***** ENTRIES SHOWN *****

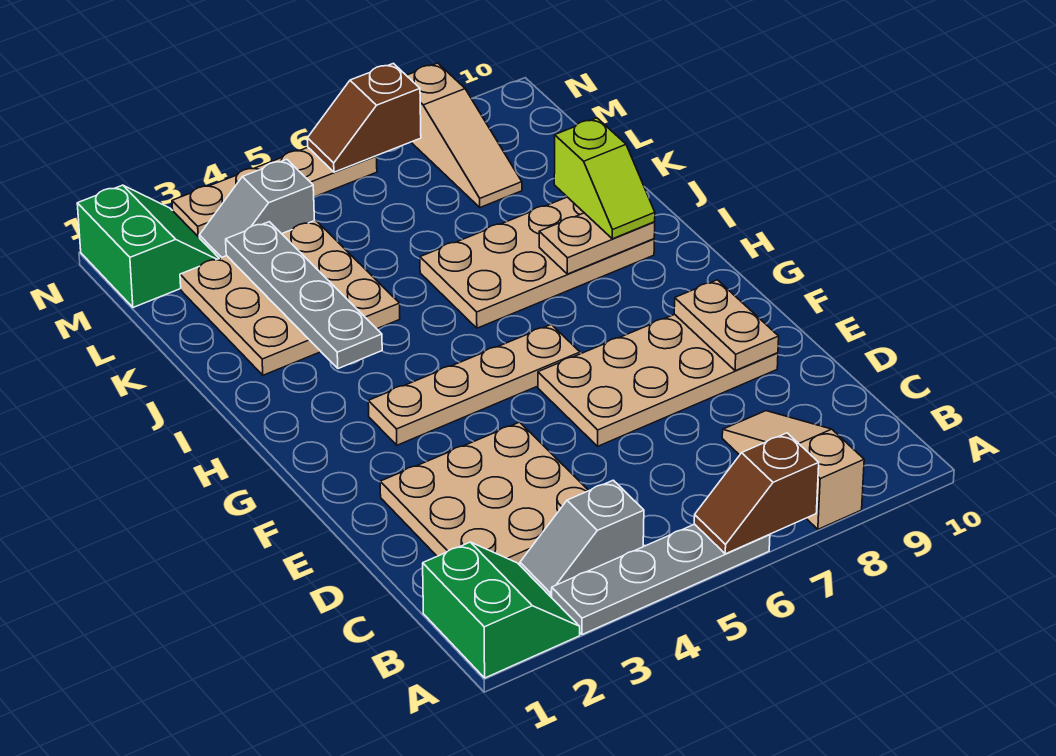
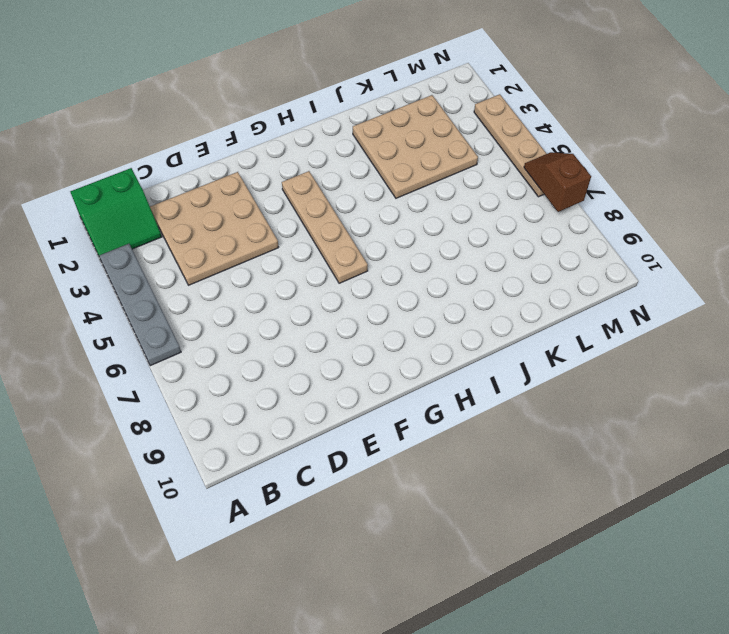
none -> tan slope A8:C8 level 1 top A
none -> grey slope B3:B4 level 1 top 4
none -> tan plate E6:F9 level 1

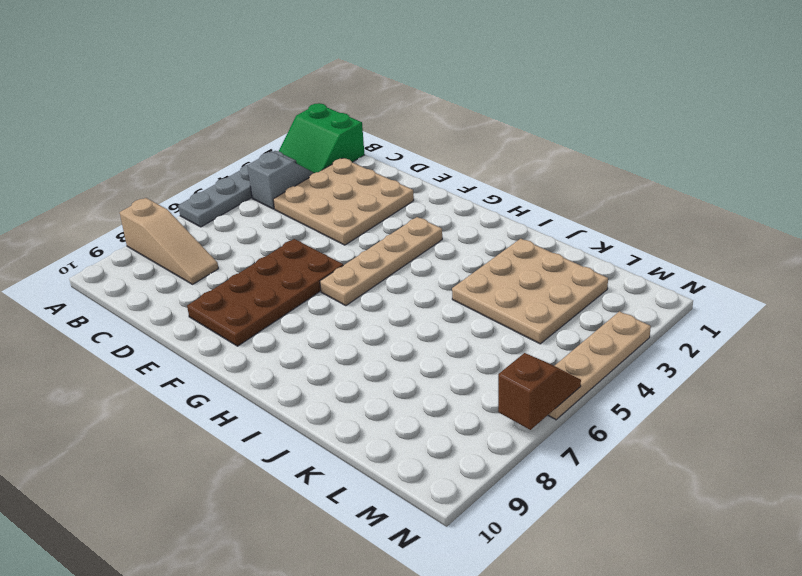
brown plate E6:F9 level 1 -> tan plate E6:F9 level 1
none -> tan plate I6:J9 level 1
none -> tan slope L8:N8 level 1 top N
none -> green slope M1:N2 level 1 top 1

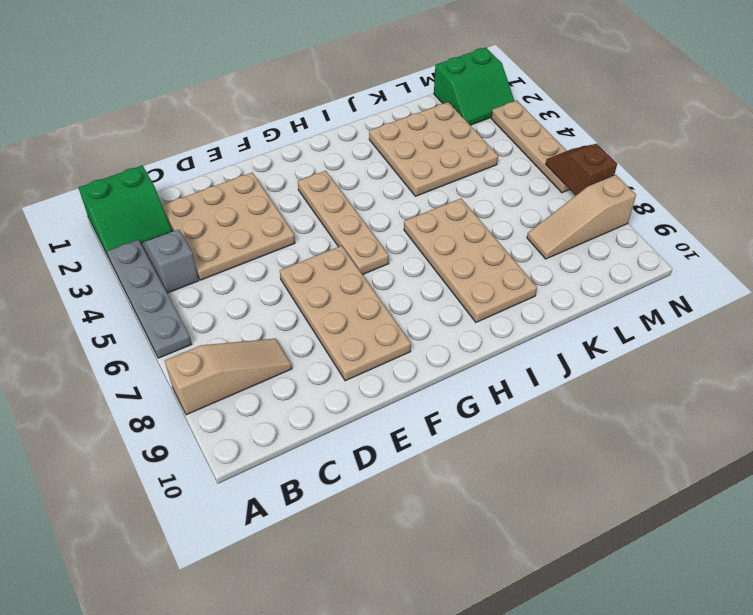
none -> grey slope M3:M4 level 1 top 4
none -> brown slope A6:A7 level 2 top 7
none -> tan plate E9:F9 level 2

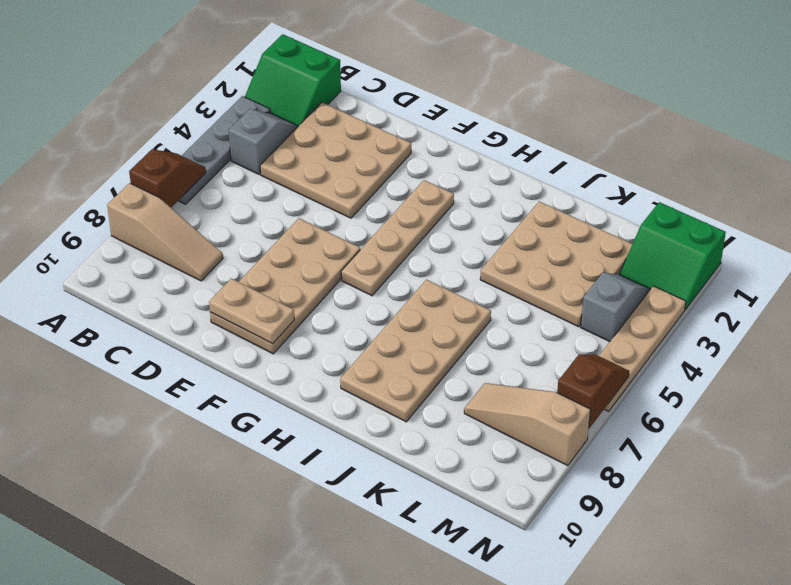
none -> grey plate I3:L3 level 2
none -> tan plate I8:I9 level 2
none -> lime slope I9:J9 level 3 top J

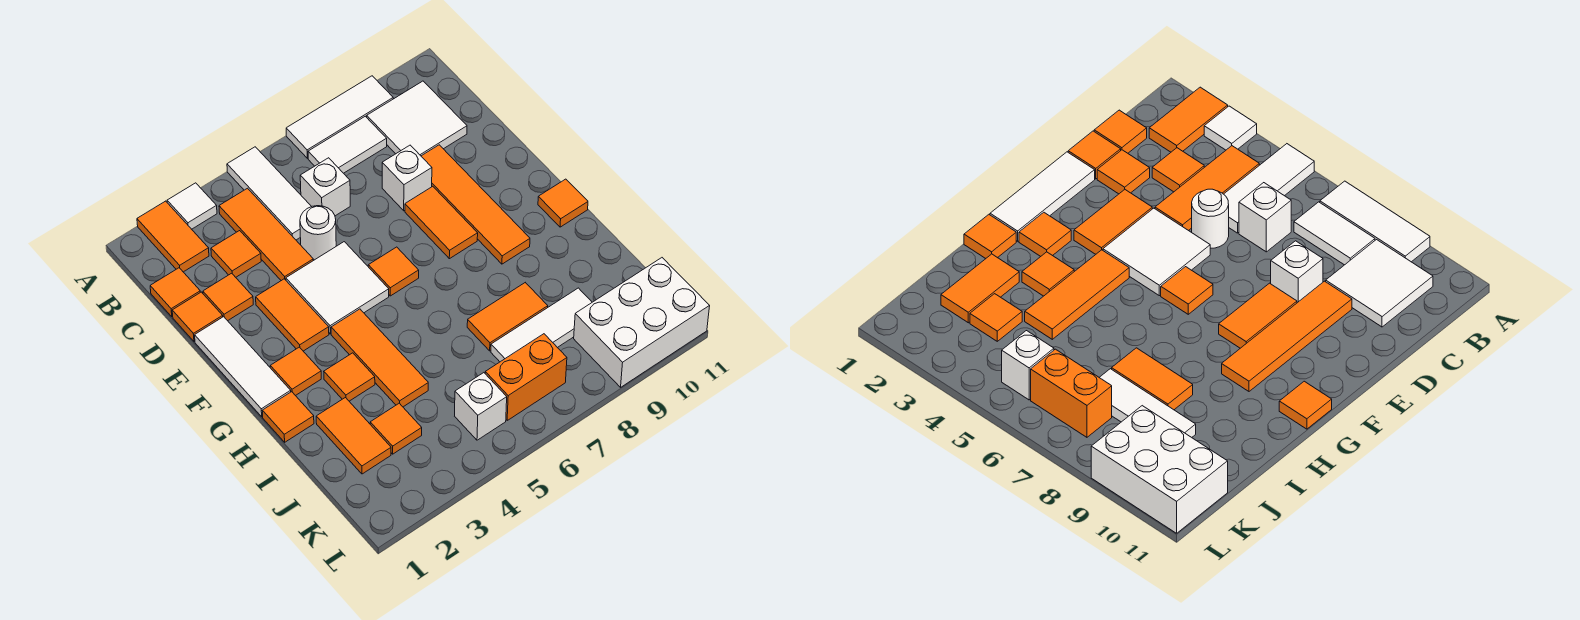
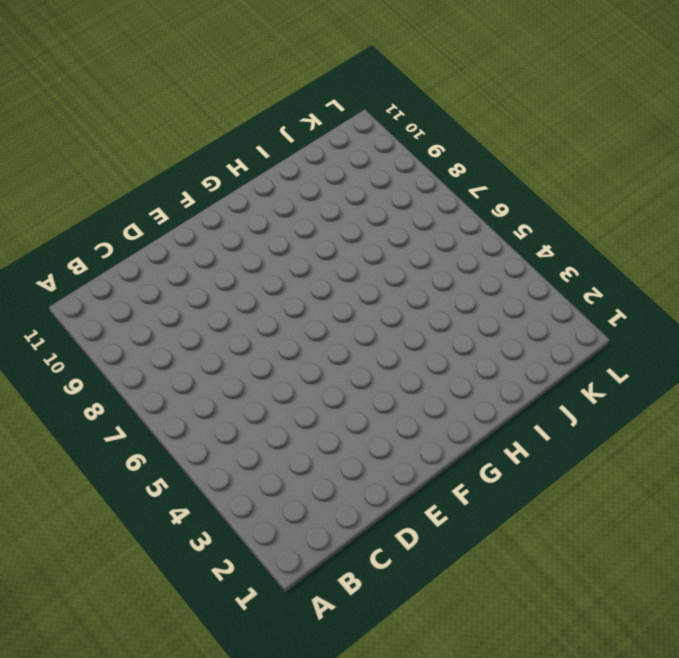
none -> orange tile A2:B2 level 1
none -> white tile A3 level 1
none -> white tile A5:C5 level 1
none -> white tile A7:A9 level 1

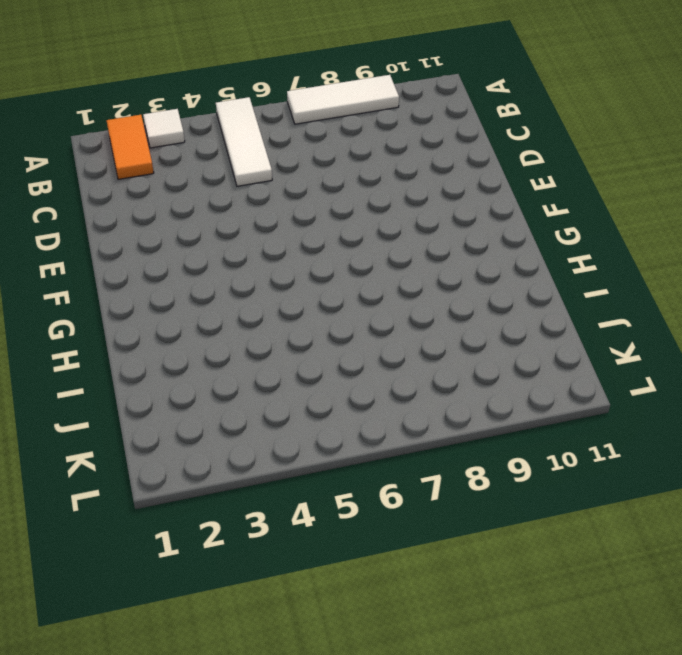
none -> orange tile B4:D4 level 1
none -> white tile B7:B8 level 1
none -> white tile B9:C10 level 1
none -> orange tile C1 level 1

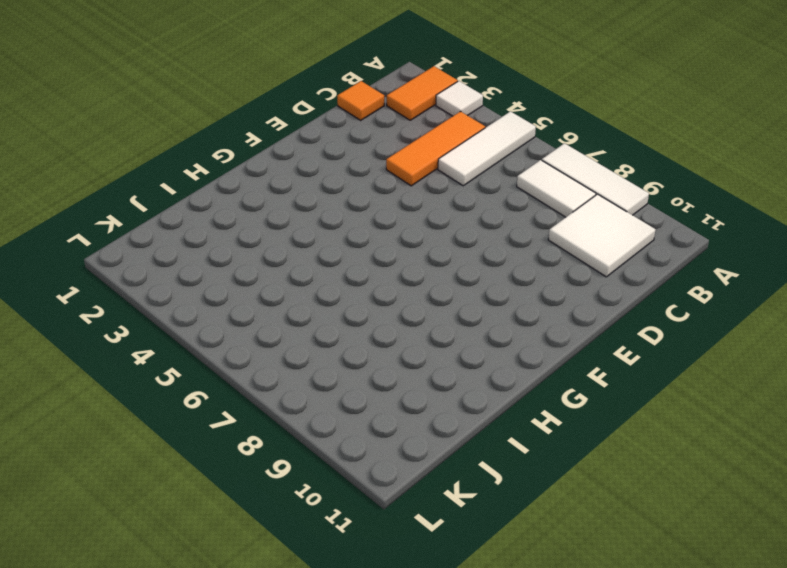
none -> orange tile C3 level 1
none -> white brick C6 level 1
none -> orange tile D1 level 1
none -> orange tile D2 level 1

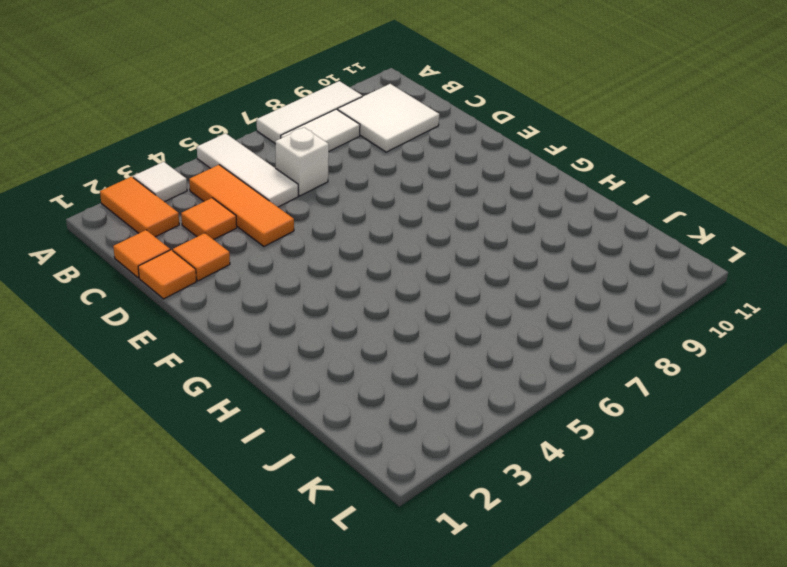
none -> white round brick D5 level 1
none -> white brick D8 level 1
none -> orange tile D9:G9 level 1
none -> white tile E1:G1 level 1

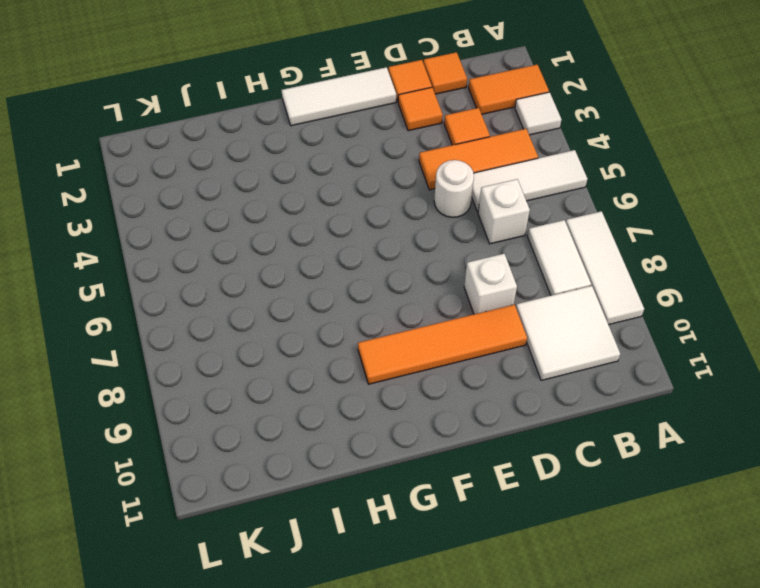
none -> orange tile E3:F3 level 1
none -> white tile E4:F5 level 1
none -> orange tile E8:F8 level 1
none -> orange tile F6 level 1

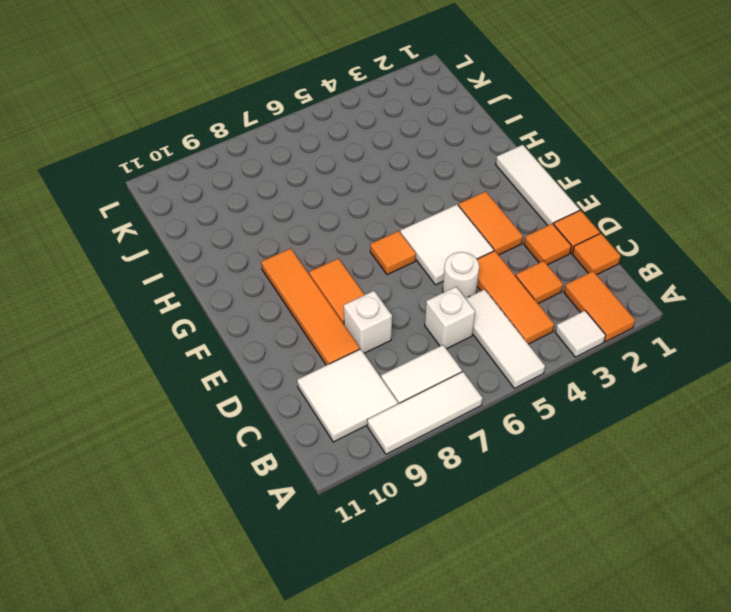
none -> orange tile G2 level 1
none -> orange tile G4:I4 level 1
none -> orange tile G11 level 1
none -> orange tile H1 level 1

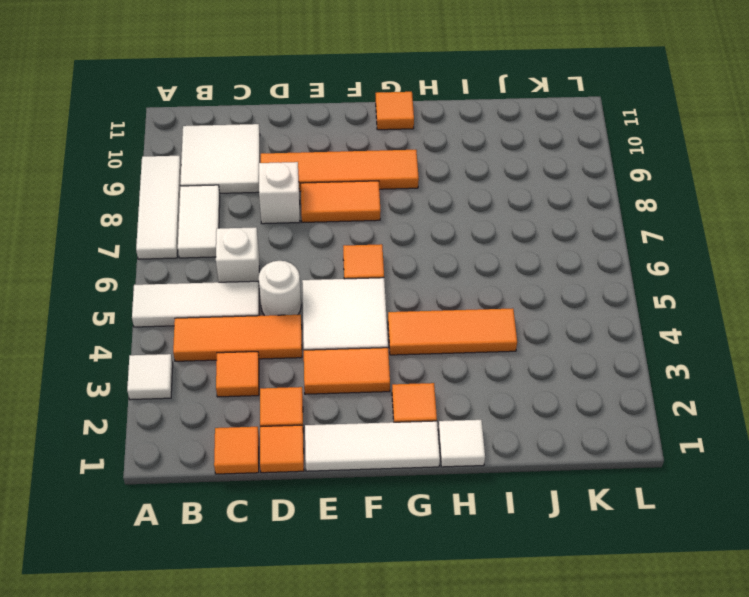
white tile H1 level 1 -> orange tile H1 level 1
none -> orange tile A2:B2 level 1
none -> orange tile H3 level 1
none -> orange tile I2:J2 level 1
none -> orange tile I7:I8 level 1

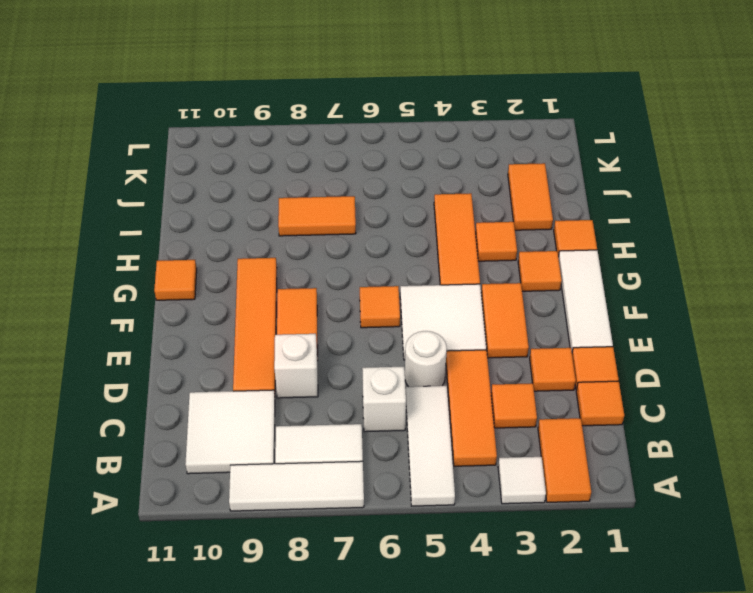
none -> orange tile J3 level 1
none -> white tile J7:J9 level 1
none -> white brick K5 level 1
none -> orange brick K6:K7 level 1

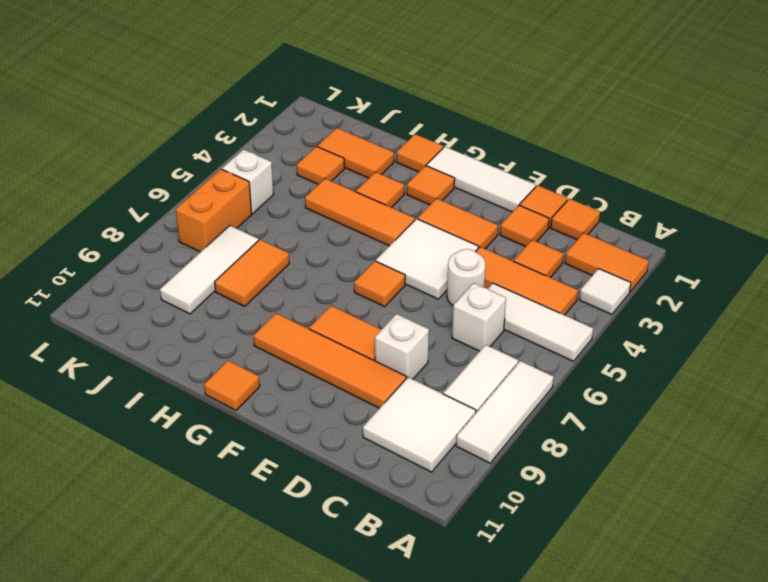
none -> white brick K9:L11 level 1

*****

TASK DETAILS
Which lines run from the one containing "none -> white brick K5 level 1" to the end of the data above? Set down those lines exactly, and only those, without any pictures.

EXERCISE SOLUTION
none -> white brick K5 level 1
none -> orange brick K6:K7 level 1

none -> white brick K9:L11 level 1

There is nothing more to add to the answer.